[Activity]
The records below hold a stretch from the line with "U12: NAND CD4011" through the line with "U16: OR CD4071"; return exactly those lines, ends included, and nothing more.

[Listed entries]
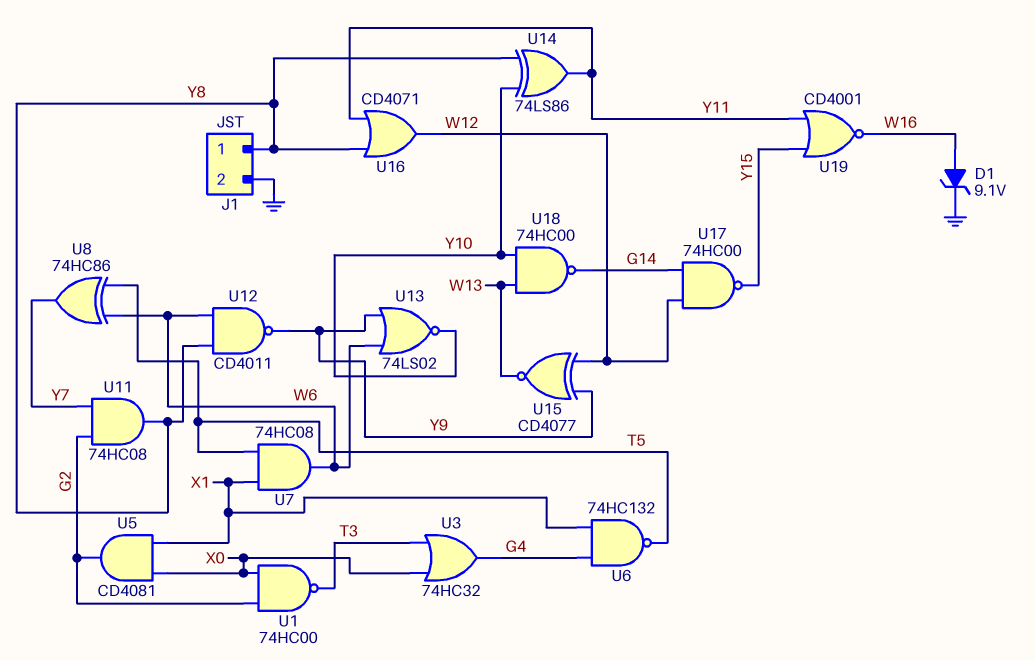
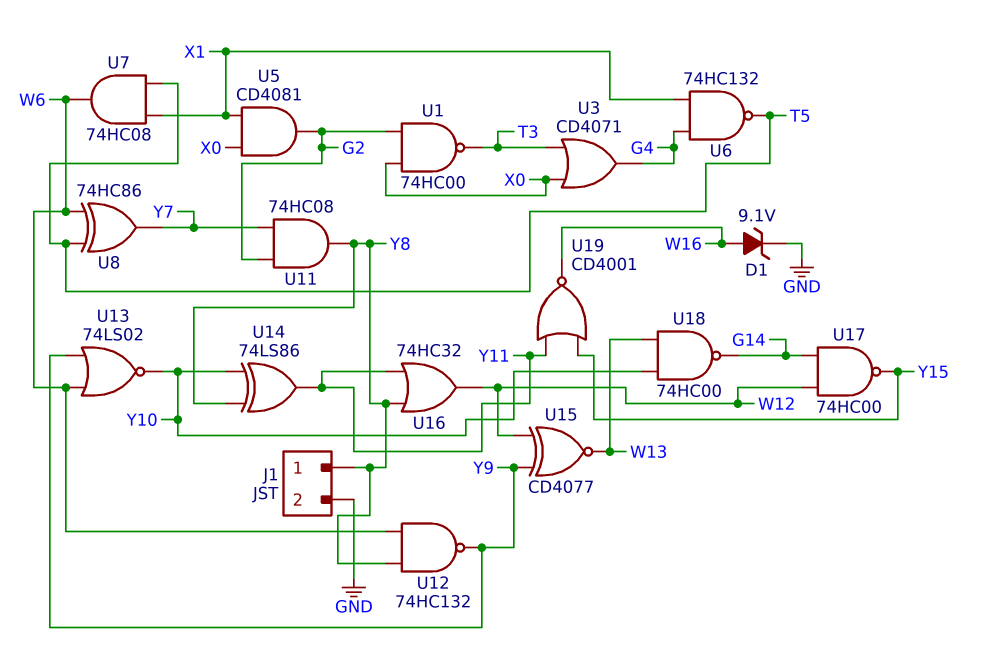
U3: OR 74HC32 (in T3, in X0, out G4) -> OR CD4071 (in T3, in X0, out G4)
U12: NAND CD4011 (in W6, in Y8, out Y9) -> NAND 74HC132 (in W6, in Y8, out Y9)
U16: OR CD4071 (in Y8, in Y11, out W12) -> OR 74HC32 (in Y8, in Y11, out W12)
==
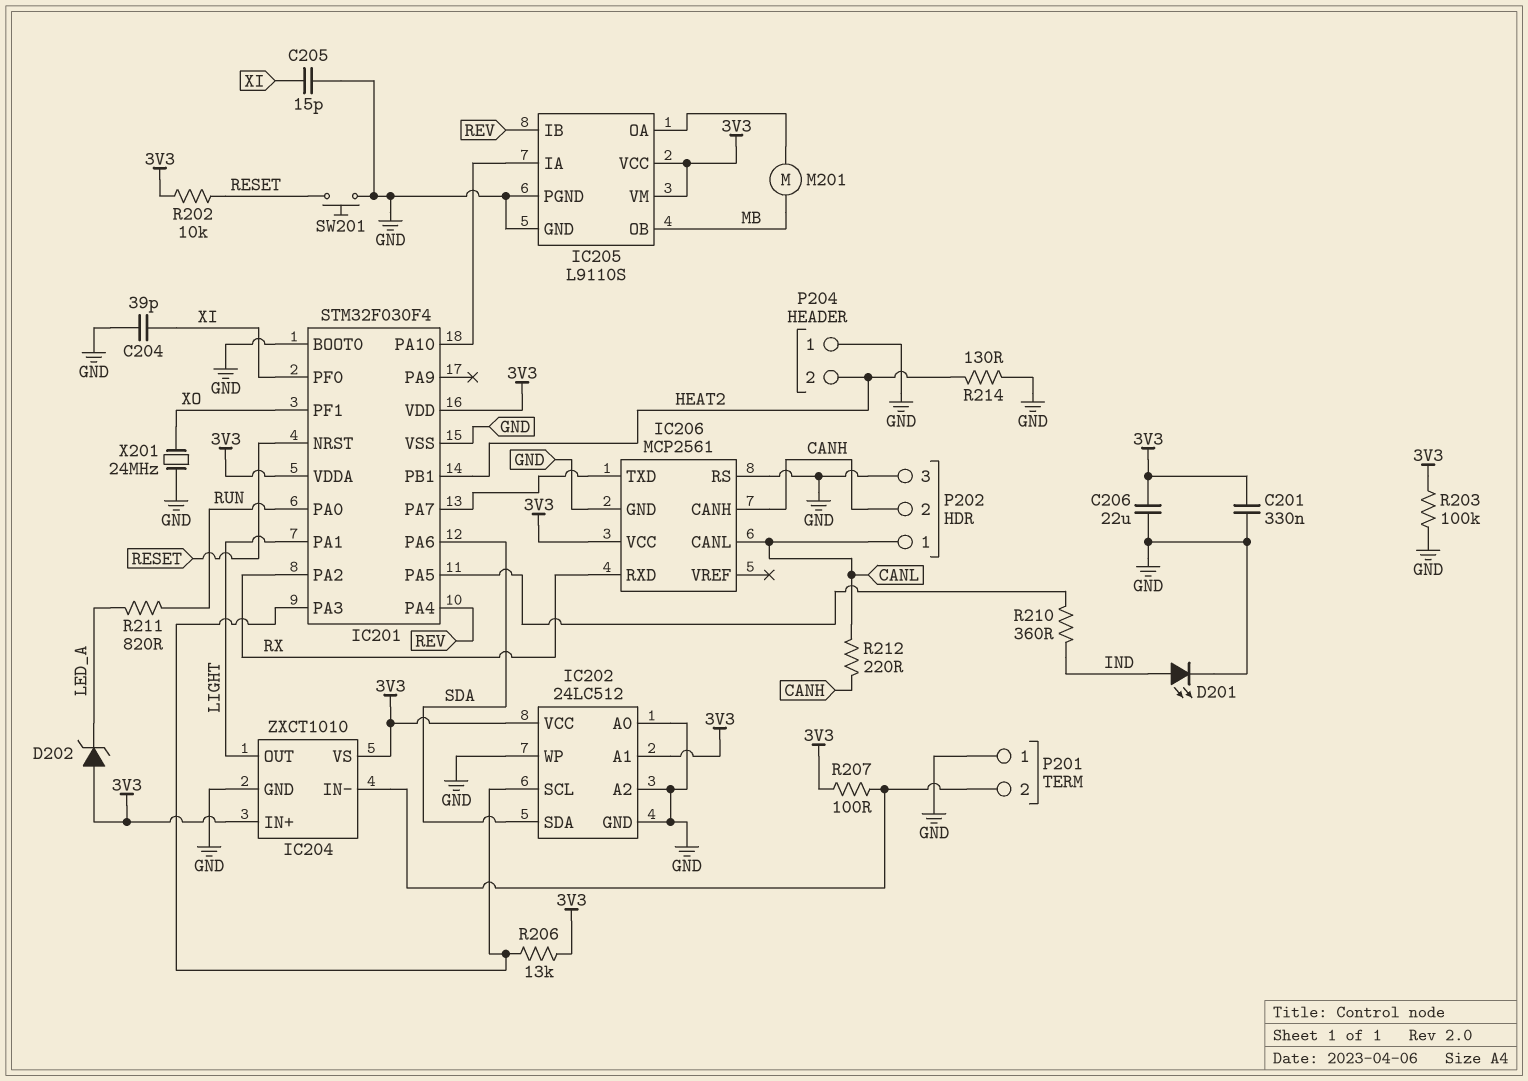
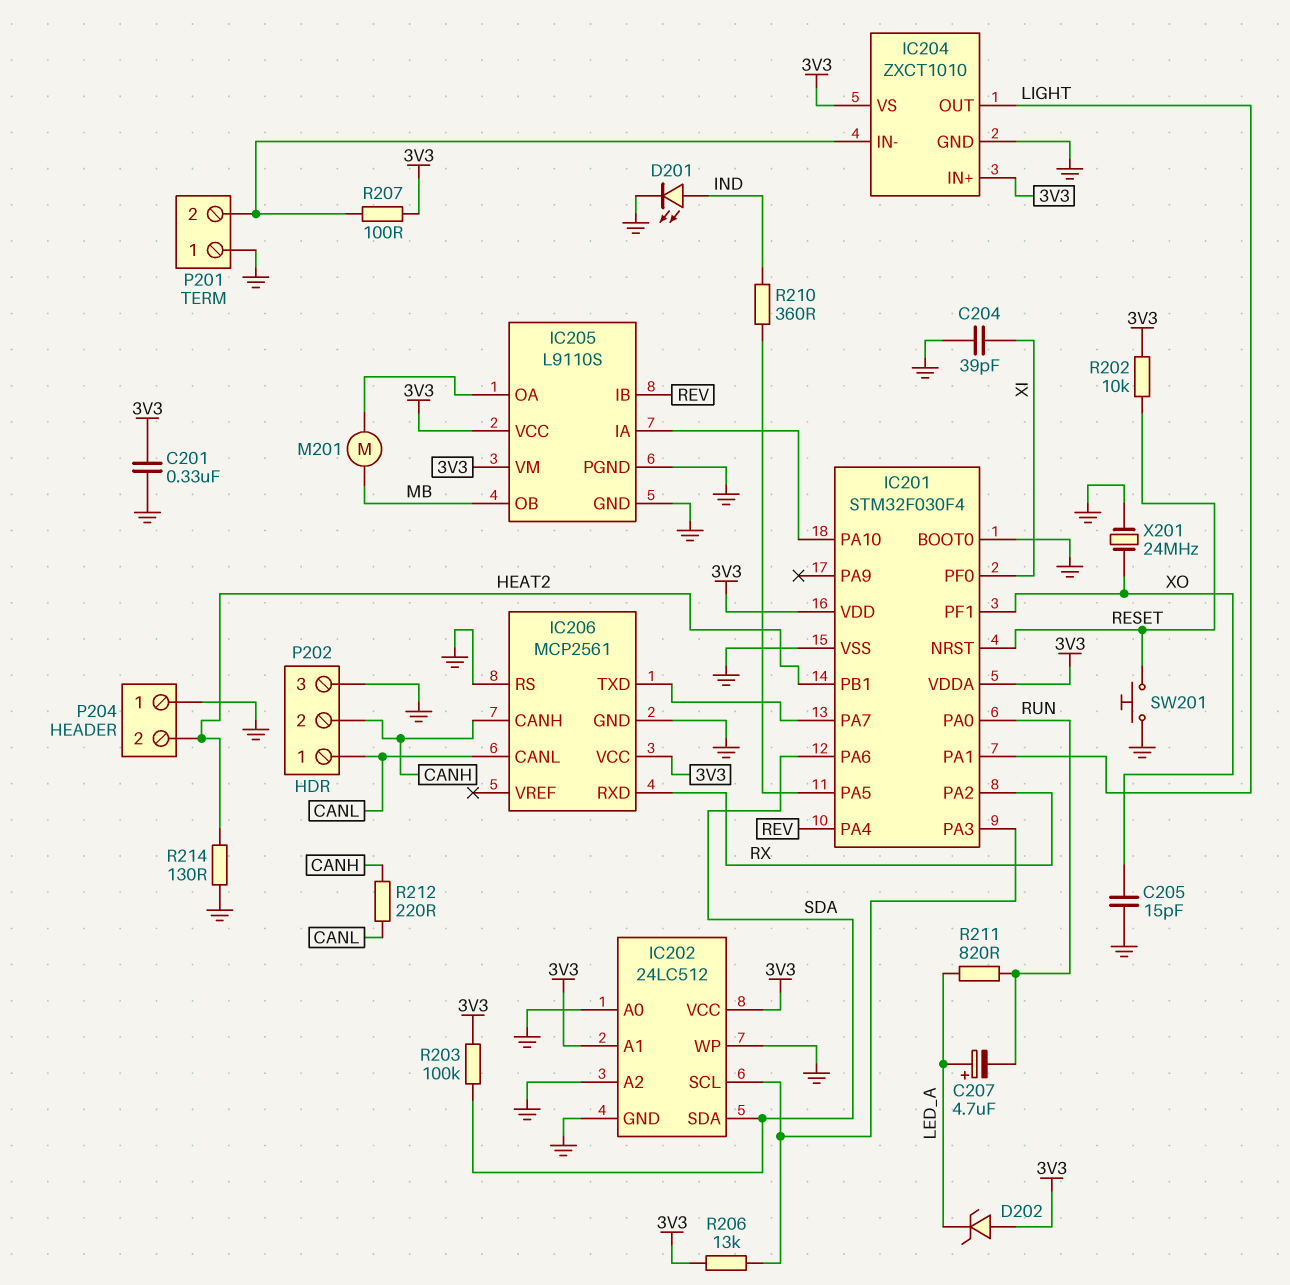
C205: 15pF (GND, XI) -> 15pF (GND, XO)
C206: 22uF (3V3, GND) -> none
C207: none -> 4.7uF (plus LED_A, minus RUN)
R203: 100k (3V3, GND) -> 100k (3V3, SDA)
...
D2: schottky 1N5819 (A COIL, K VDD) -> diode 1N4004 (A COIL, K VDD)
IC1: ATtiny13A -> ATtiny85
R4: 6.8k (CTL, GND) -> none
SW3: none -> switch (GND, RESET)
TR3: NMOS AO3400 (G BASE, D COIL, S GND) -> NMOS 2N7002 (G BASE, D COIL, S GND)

[Problem solution]
U12: NAND CD4011 (in W6, in Y8, out Y9) -> NAND 74HC132 (in W6, in Y8, out Y9)
U16: OR CD4071 (in Y8, in Y11, out W12) -> OR 74HC32 (in Y8, in Y11, out W12)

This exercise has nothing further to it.